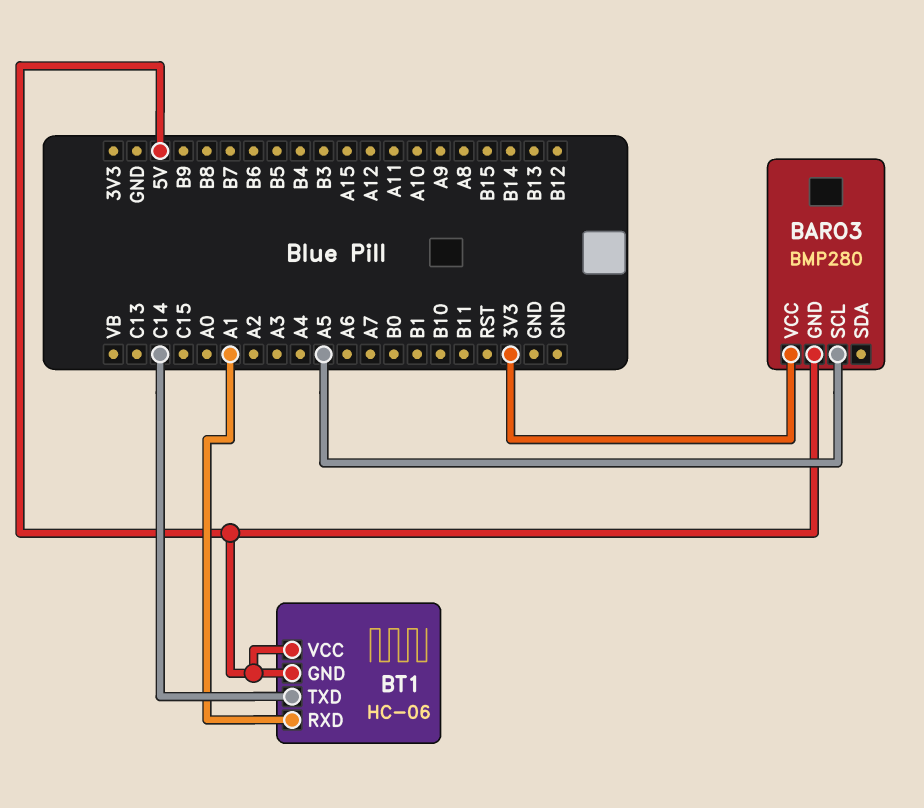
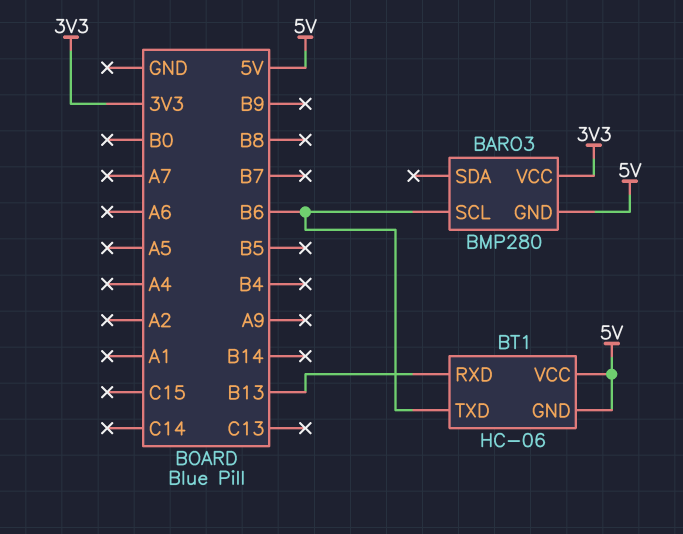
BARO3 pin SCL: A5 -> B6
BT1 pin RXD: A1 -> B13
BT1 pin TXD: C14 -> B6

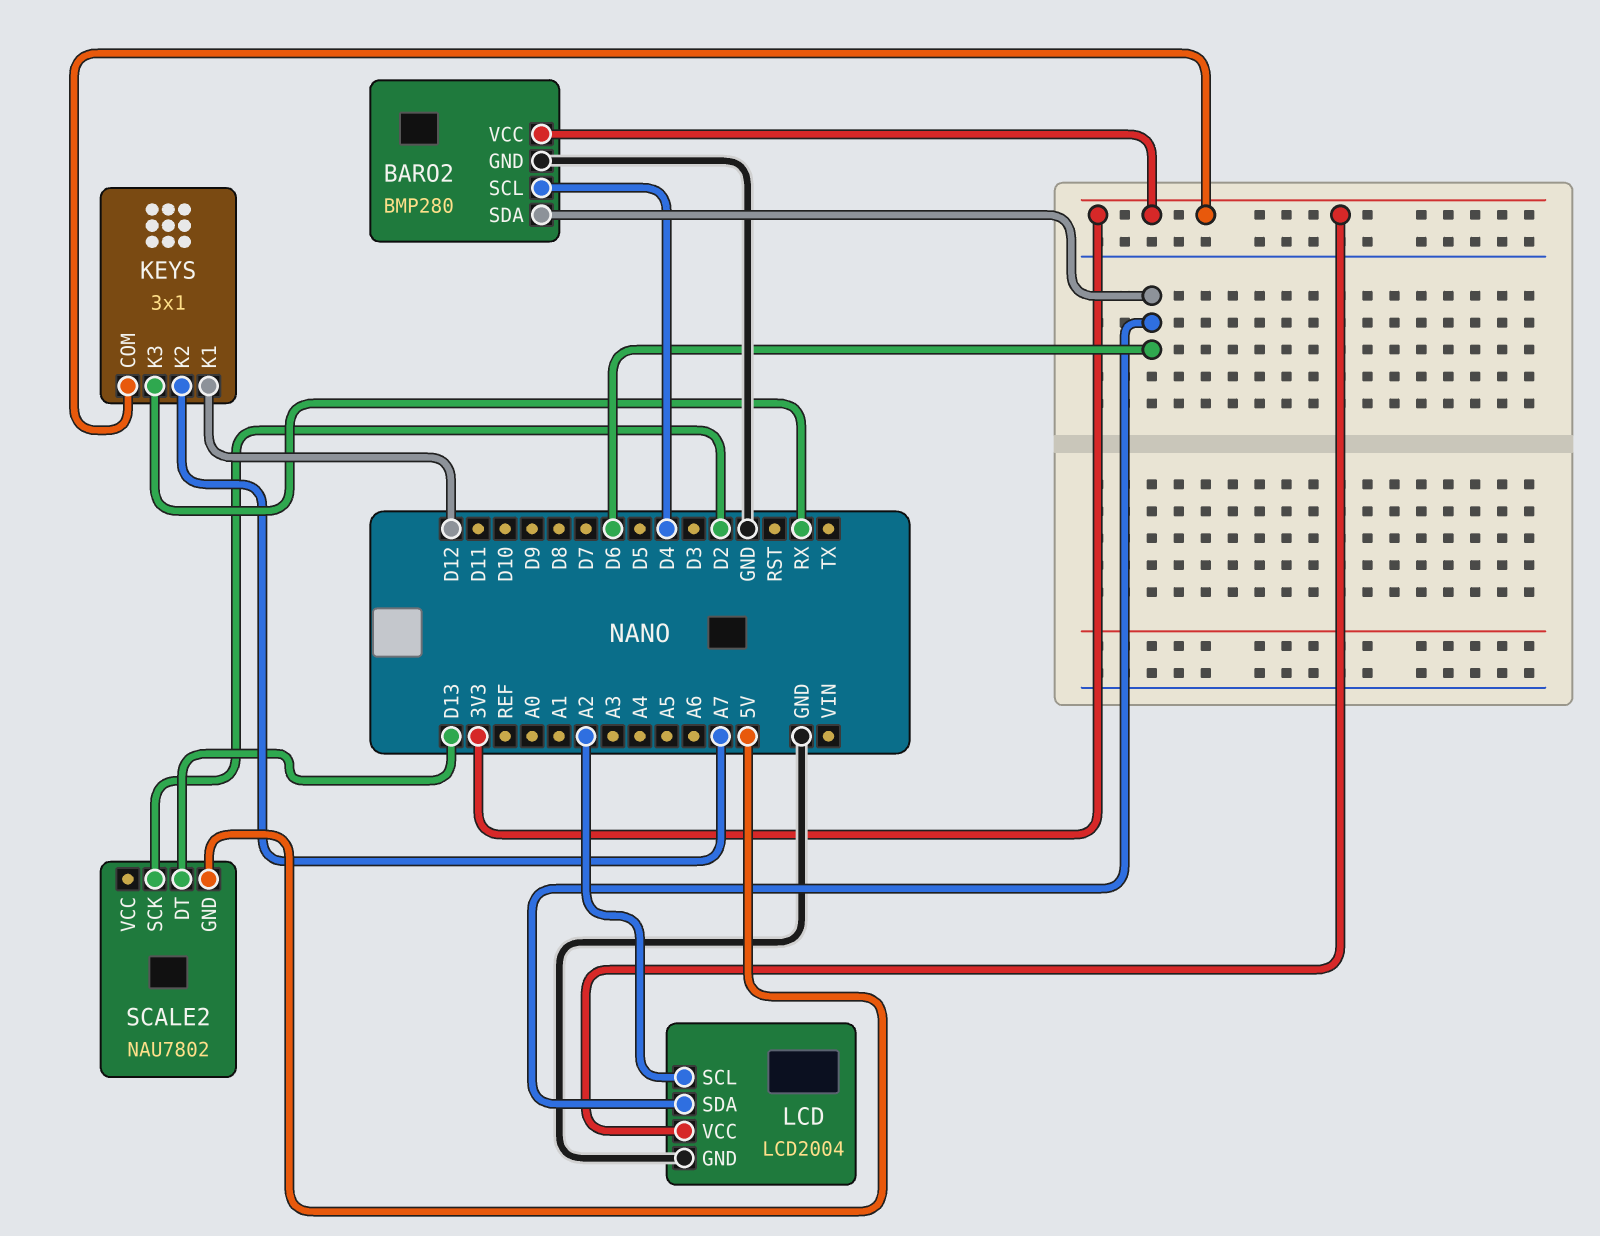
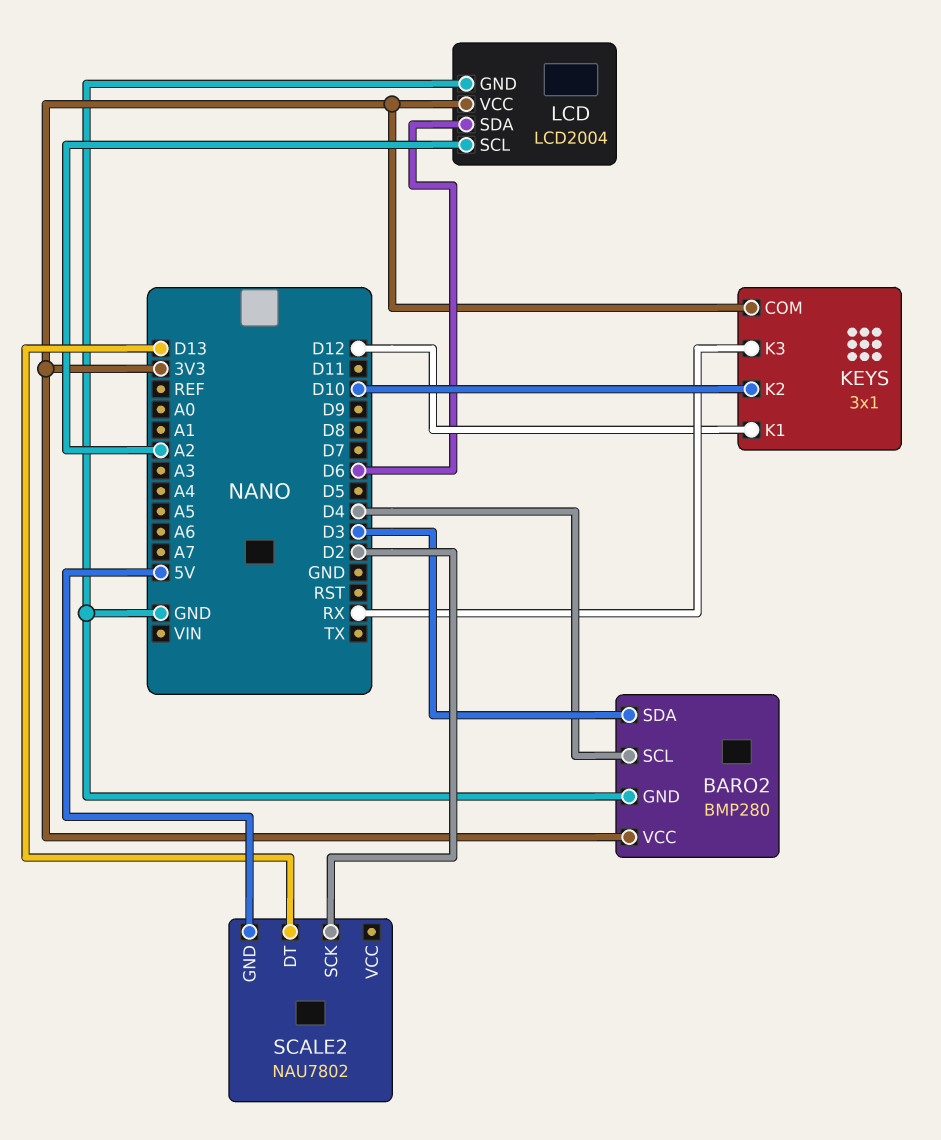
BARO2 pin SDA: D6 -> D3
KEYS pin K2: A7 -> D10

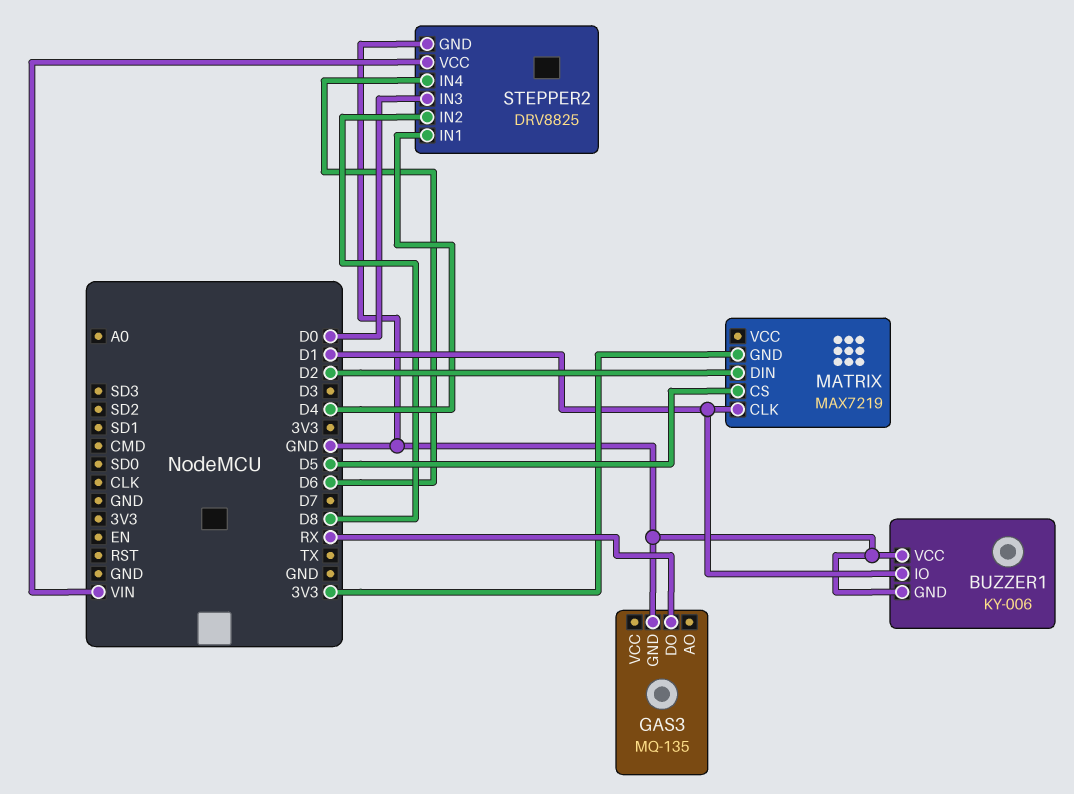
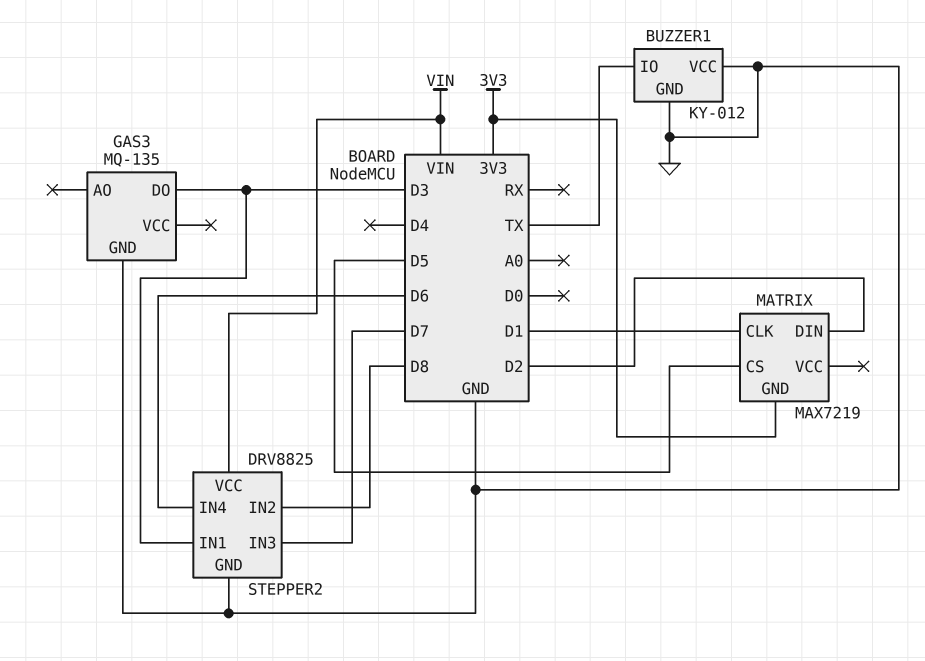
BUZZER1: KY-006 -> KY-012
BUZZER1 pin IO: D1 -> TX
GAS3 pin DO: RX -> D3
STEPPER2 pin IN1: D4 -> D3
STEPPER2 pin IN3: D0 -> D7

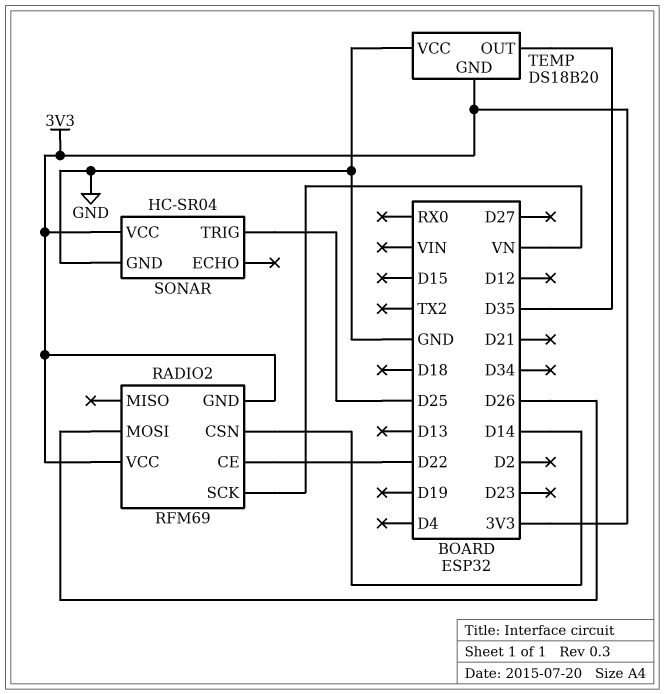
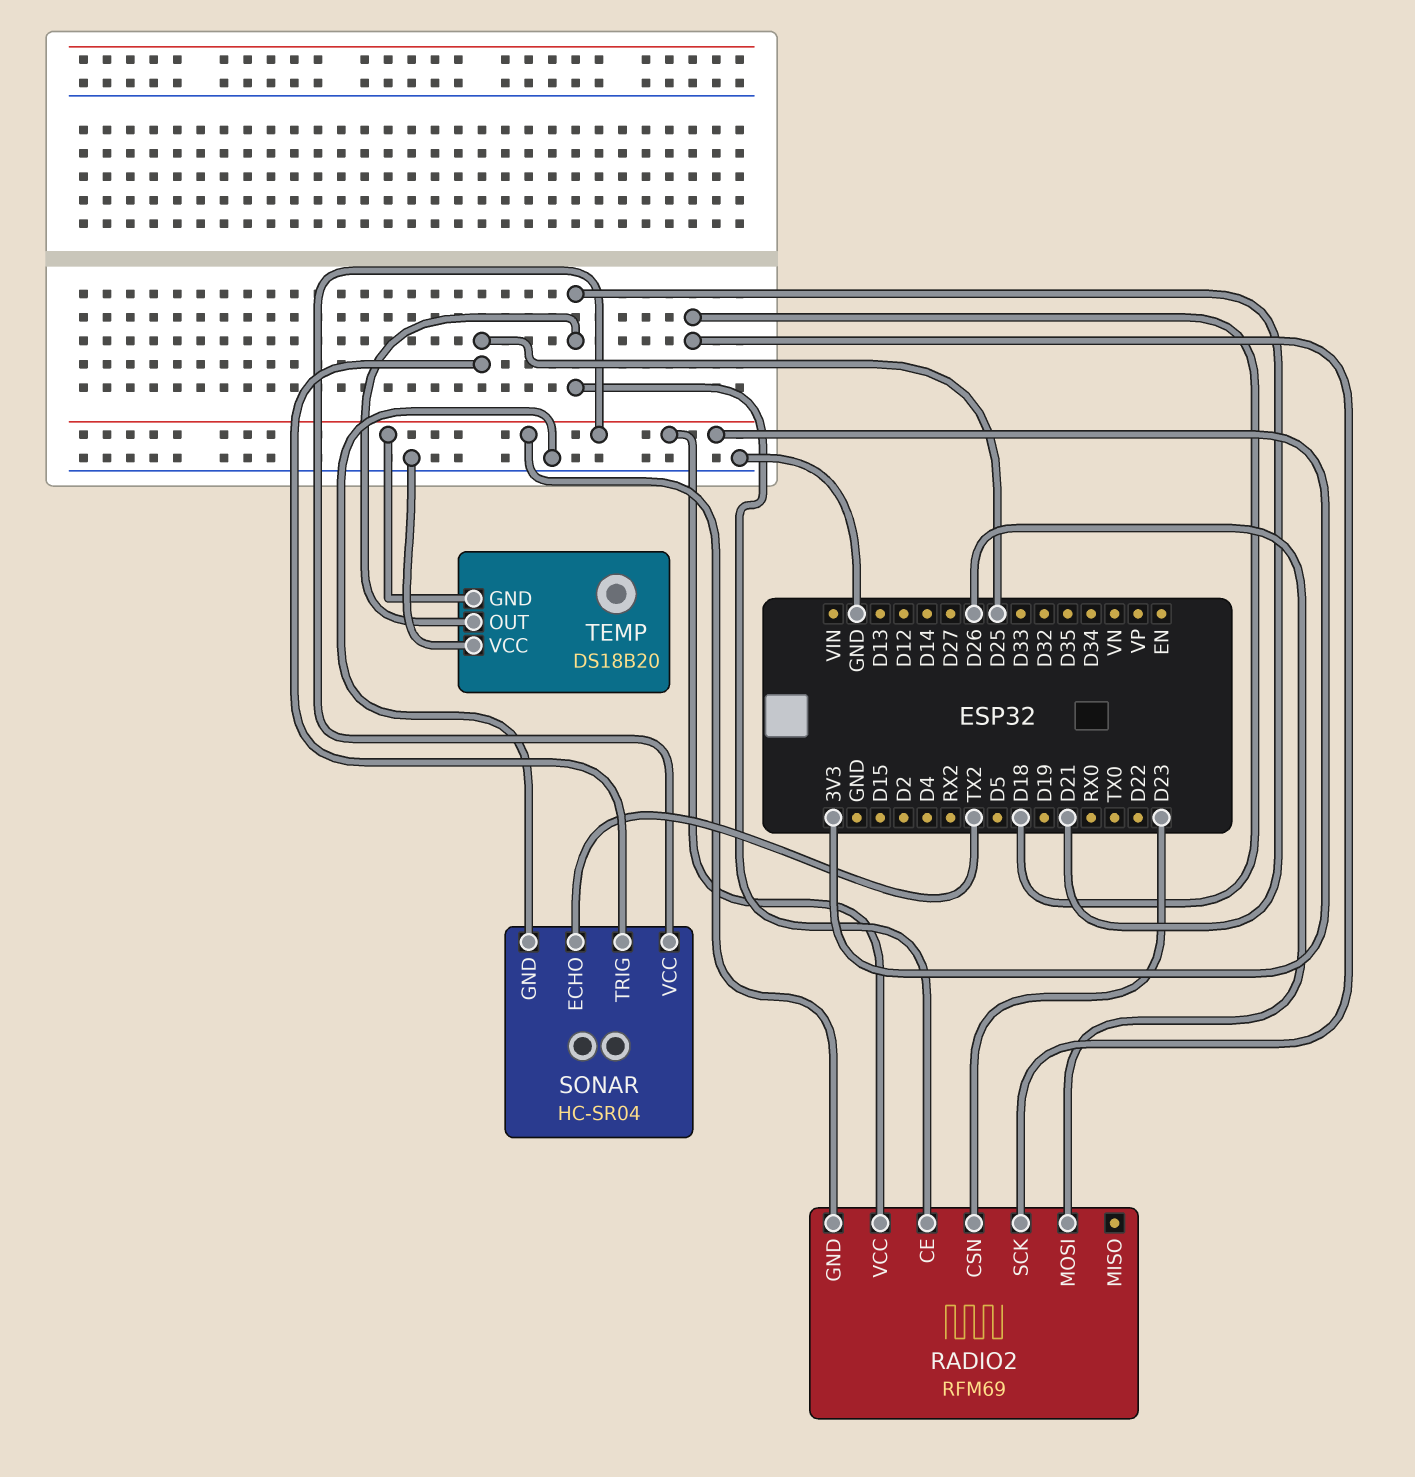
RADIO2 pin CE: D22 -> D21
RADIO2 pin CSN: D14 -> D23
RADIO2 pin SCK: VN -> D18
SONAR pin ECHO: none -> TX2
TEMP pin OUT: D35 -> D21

# [TASK DIRECTIONS]
Give back every record precisely as it stands, without the images.

# [SOLVED EXERCISE]
BARO3 pin SCL: A5 -> B6
BT1 pin RXD: A1 -> B13
BT1 pin TXD: C14 -> B6

BARO2 pin SDA: D6 -> D3
KEYS pin K2: A7 -> D10

BUZZER1: KY-006 -> KY-012
BUZZER1 pin IO: D1 -> TX
GAS3 pin DO: RX -> D3
STEPPER2 pin IN1: D4 -> D3
STEPPER2 pin IN3: D0 -> D7

RADIO2 pin CE: D22 -> D21
RADIO2 pin CSN: D14 -> D23
RADIO2 pin SCK: VN -> D18
SONAR pin ECHO: none -> TX2
TEMP pin OUT: D35 -> D21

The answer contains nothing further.